→ Exercise instructions: Once you reach the line with "orange shoe [566,136,619,170]" below, copy each line exactly, stopping after the line with "blue capsule [261,466,371,531]", and skip any pictures.

→ Source material:
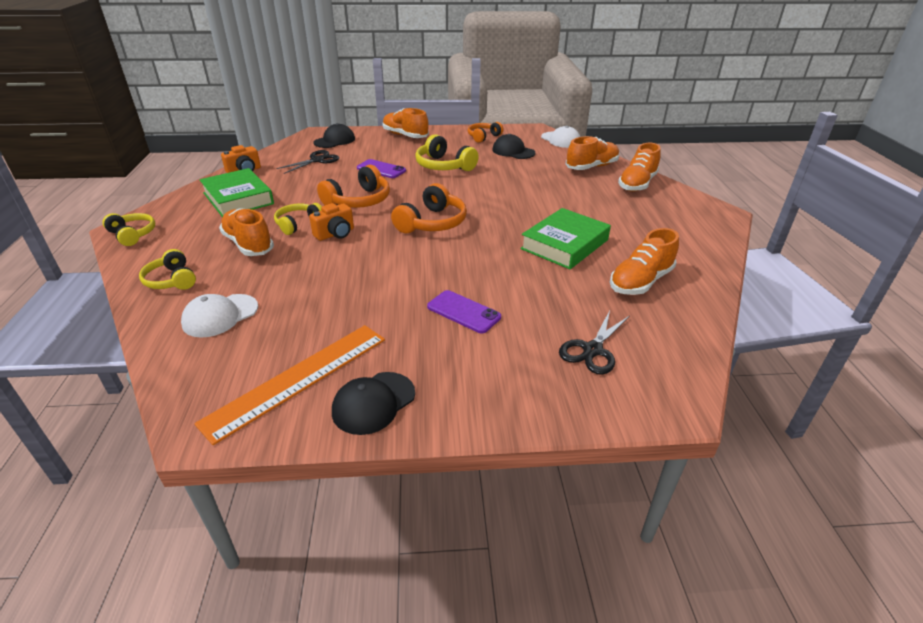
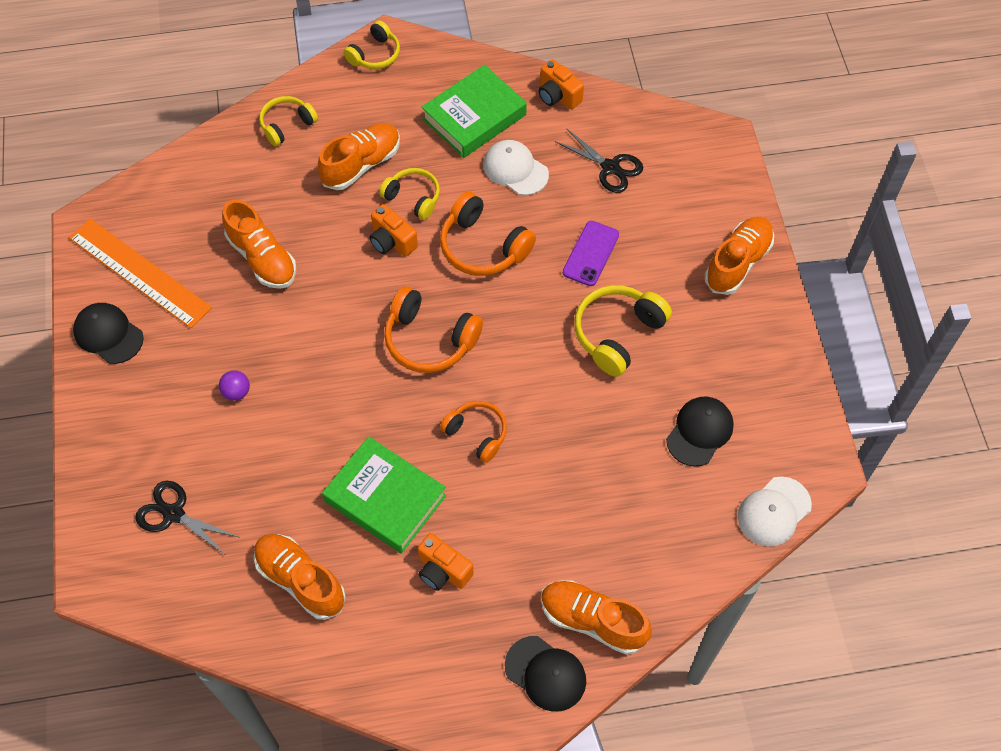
camera: 85 degrees right, 25 degrees up
white cap [181,294,258,338] -> white cap moved to [483,140,549,195]
black cap [313,123,355,148] -> black cap moved to [505,636,586,712]
purple phone [427,290,501,333] -> purple ball [219,370,250,401]
orange headphones [468,122,503,143] -> orange headphones moved to [440,401,507,463]
orange shoe [566,136,619,170] -> orange shoe moved to [222,200,296,289]
none -> orange camera [418,533,474,591]

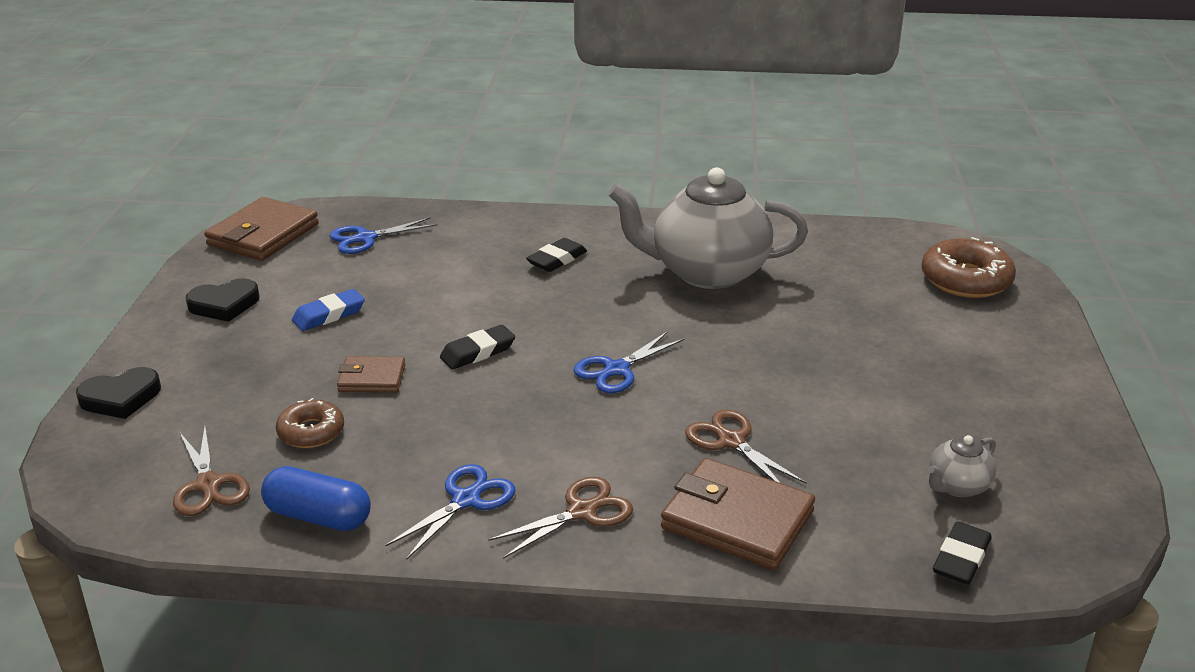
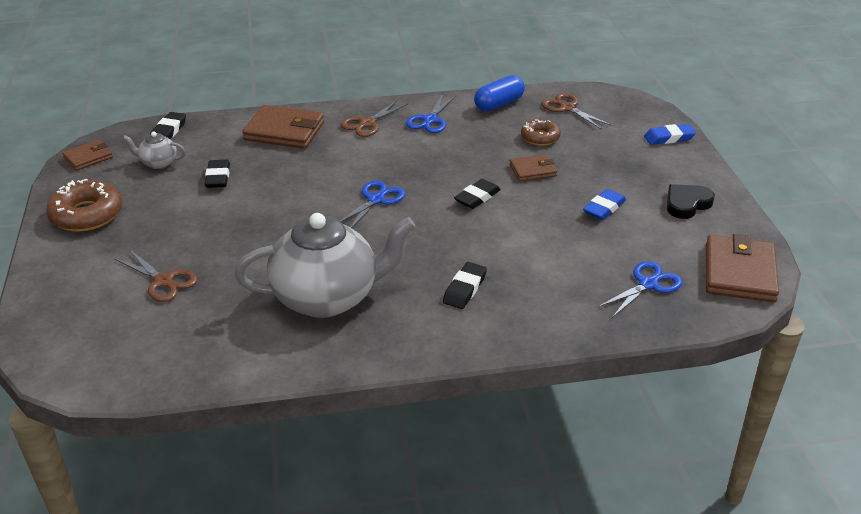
camera: 165 degrees right, 5 degrees up
black heart [76,367,161,419] -> blue eraser [644,124,696,145]
blue capsule [261,466,371,531] -> blue capsule turned 45 degrees counterclockwise [474,75,525,111]
brown scissors [685,409,807,484] -> brown scissors moved to [114,249,197,302]
brown donut [921,237,1016,298] -> brown donut moved to [46,179,123,231]
grey teapot [928,435,996,497] -> grey teapot turned 120 degrees counterclockwise [123,132,186,169]
none -> brown wallet [62,140,113,171]
none -> black eraser [205,160,230,188]

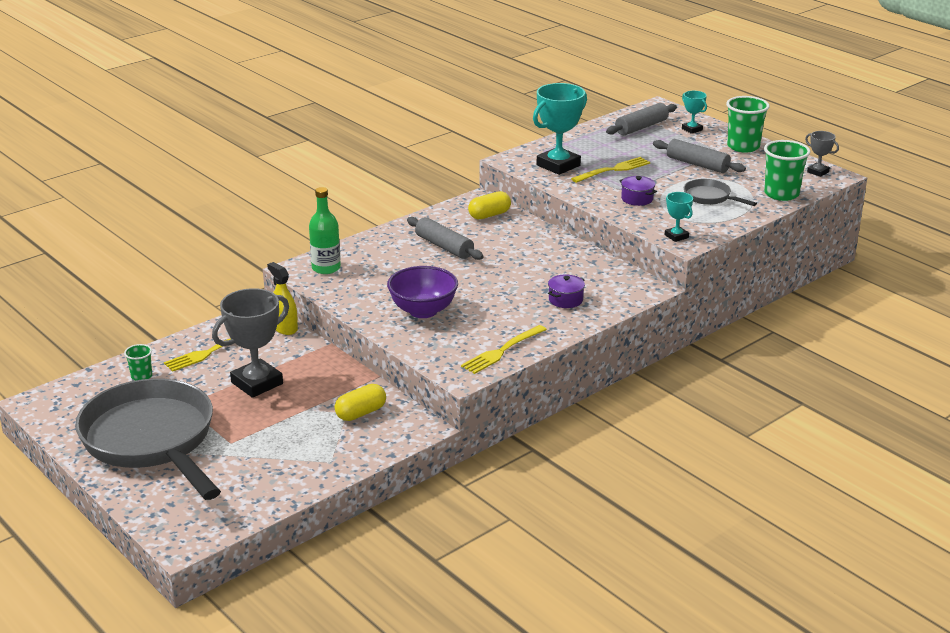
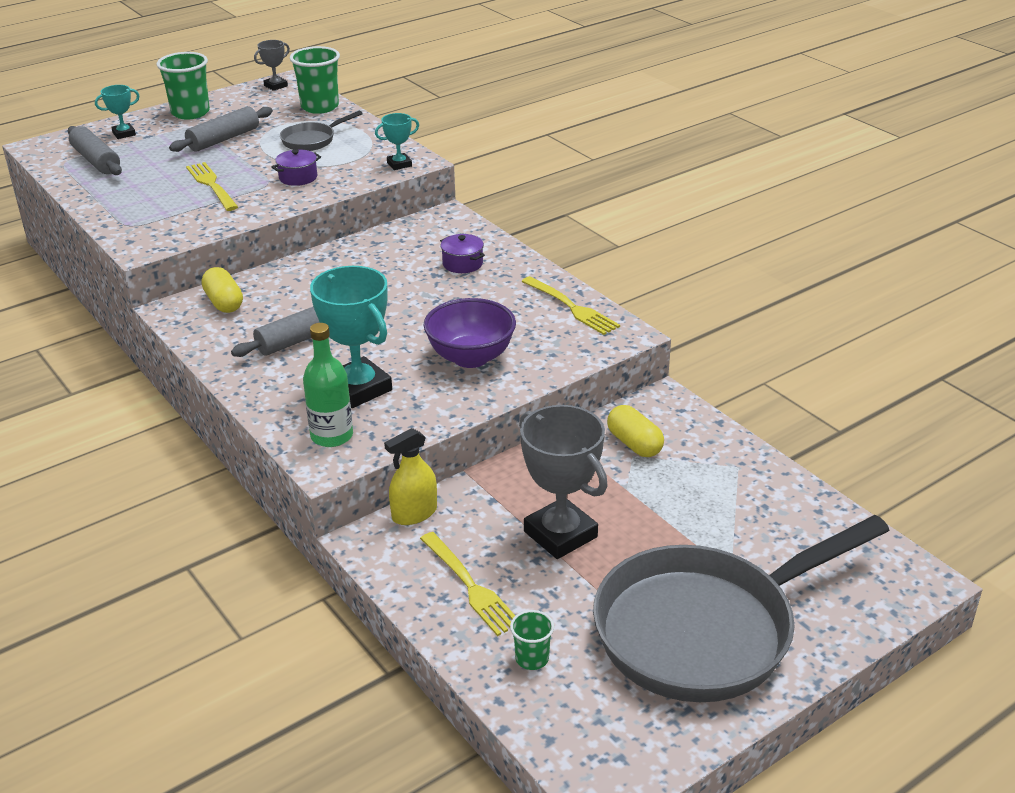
camera: 85 degrees left, 5 degrees up
turquoise trophy [533,83,587,175] -> turquoise trophy moved to [310,266,392,408]

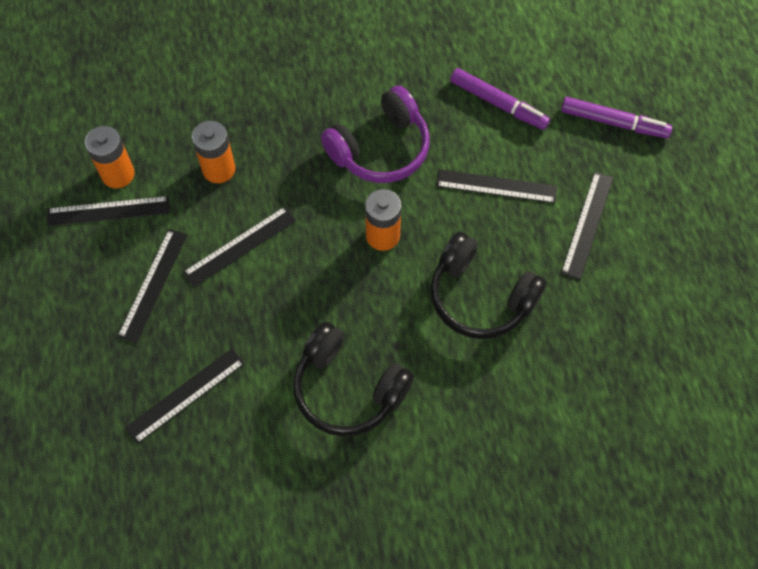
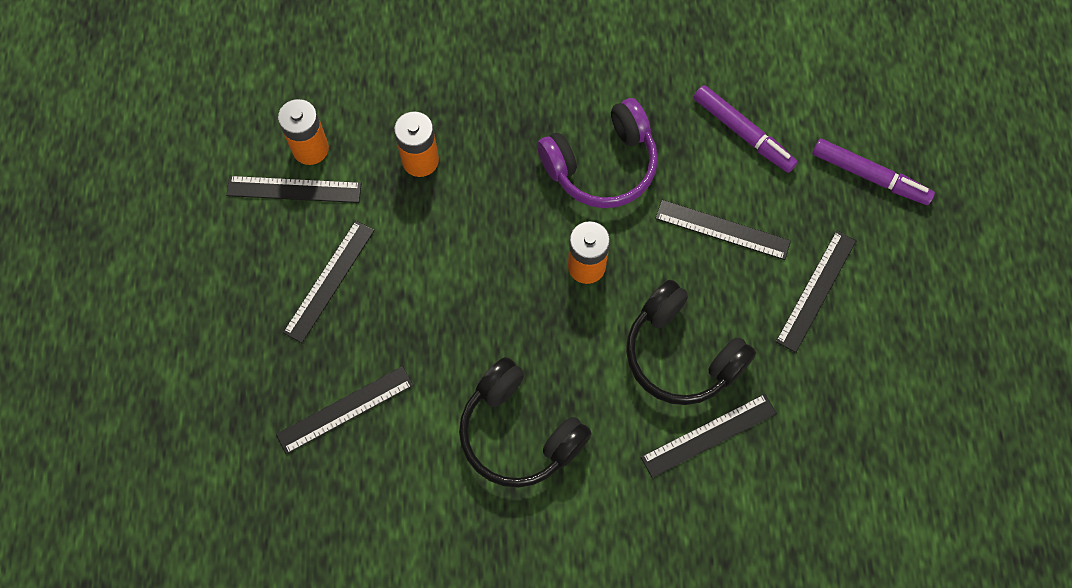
camera: 10 degrees right, 5 degrees up
black ruler [183,206,296,287] -> black ruler moved to [641,394,777,478]

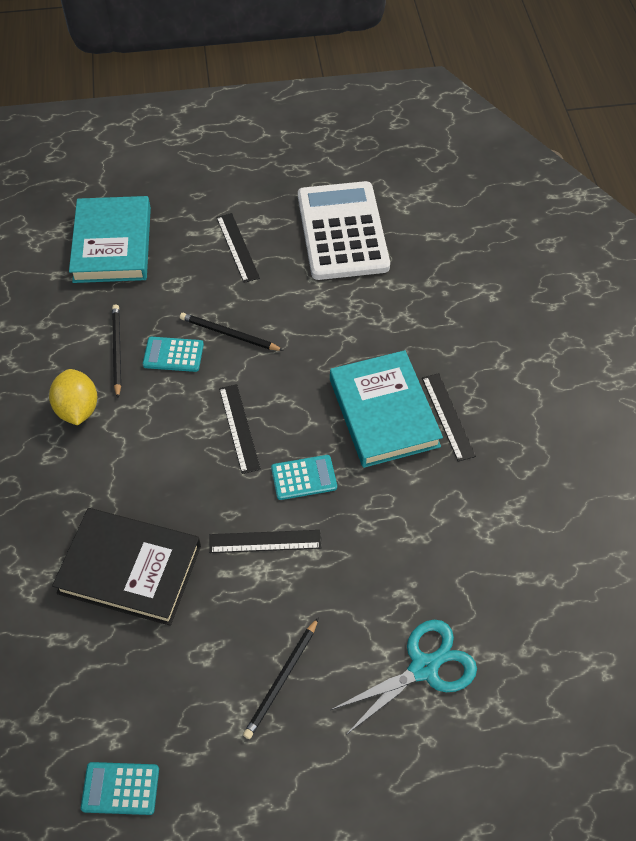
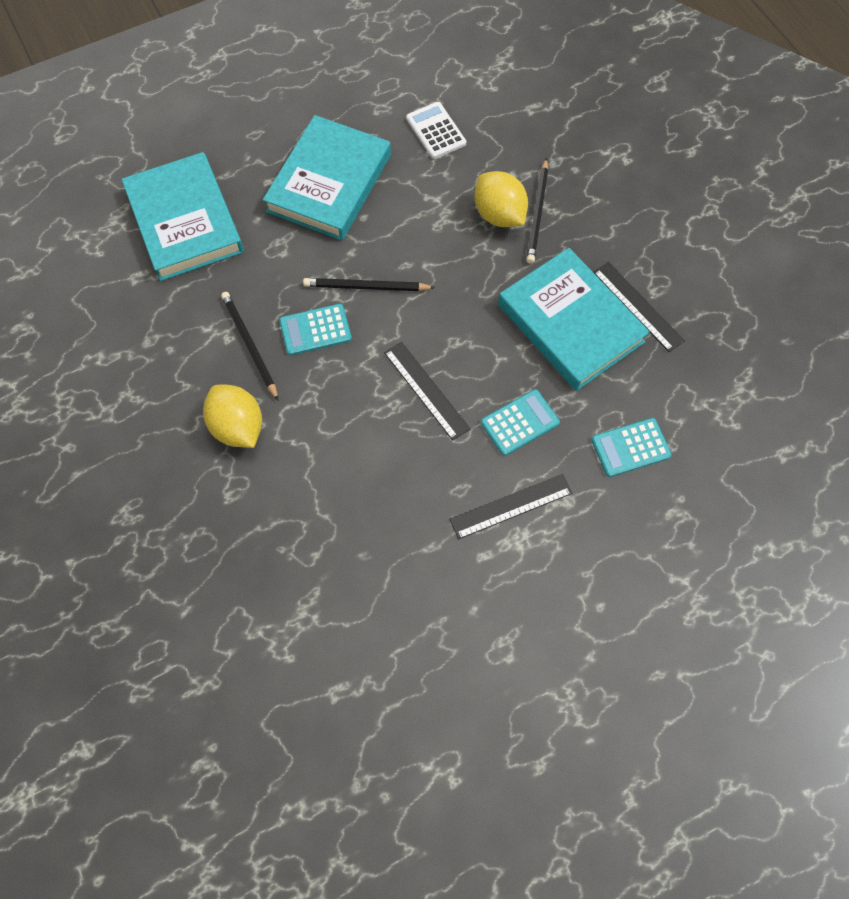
camera: 20 degrees left, 10 degrees up
black book [52,508,201,626] -> none
turquoise calculator [81,762,159,815] -> turquoise calculator moved to [591,418,672,477]
black ruler [216,213,260,283] -> turquoise book [263,115,391,241]
black pencil [243,617,319,739] -> black pencil moved to [526,158,548,263]
white calculator [298,181,390,280] -> white calculator [406,102,466,159], size x0.44
turquoise scissors [331,620,477,735] -> none
none -> yellow lemon [474,171,528,227]

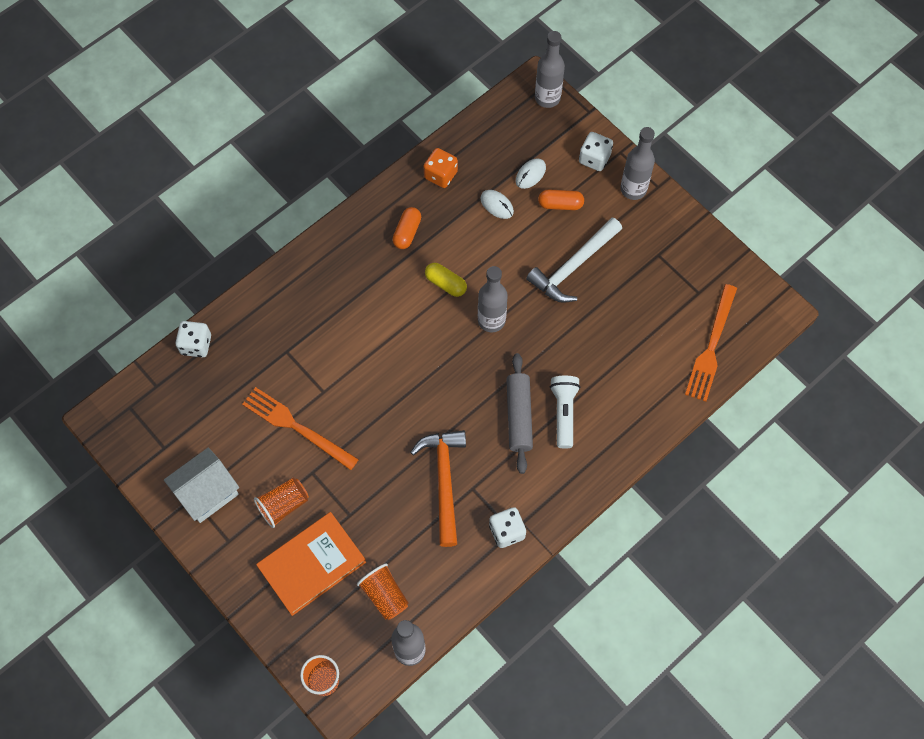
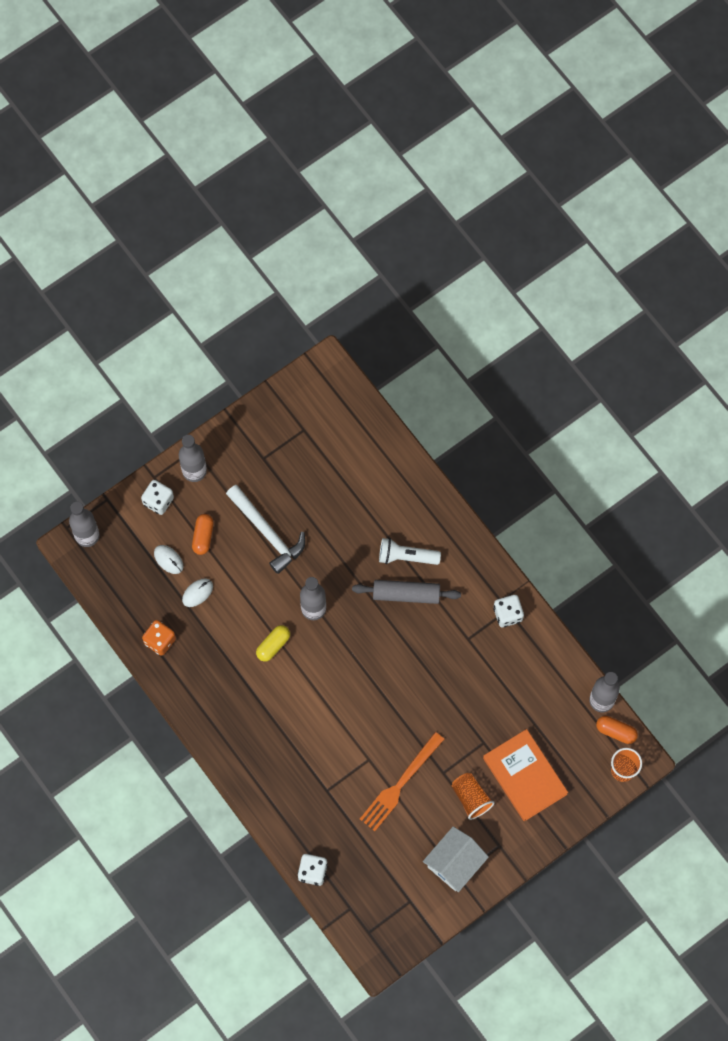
camera: 85 degrees left, 5 degrees up
white house [164,448,239,523] -> white house turned 75 degrees clockwise [423,826,489,892]
orange cup [357,563,409,620] -> none
orange capsule [392,207,421,249] -> orange capsule moved to [596,716,638,744]
orange hammer [410,430,466,547] -> none
orange fork [685,284,737,402] -> none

→ Exercise response:
orange shoe [566,136,619,170] -> orange shoe moved to [222,200,296,289]
none -> orange camera [418,533,474,591]

camera: 165 degrees right, 5 degrees up
black heart [76,367,161,419] -> blue eraser [644,124,696,145]
blue capsule [261,466,371,531] -> blue capsule turned 45 degrees counterclockwise [474,75,525,111]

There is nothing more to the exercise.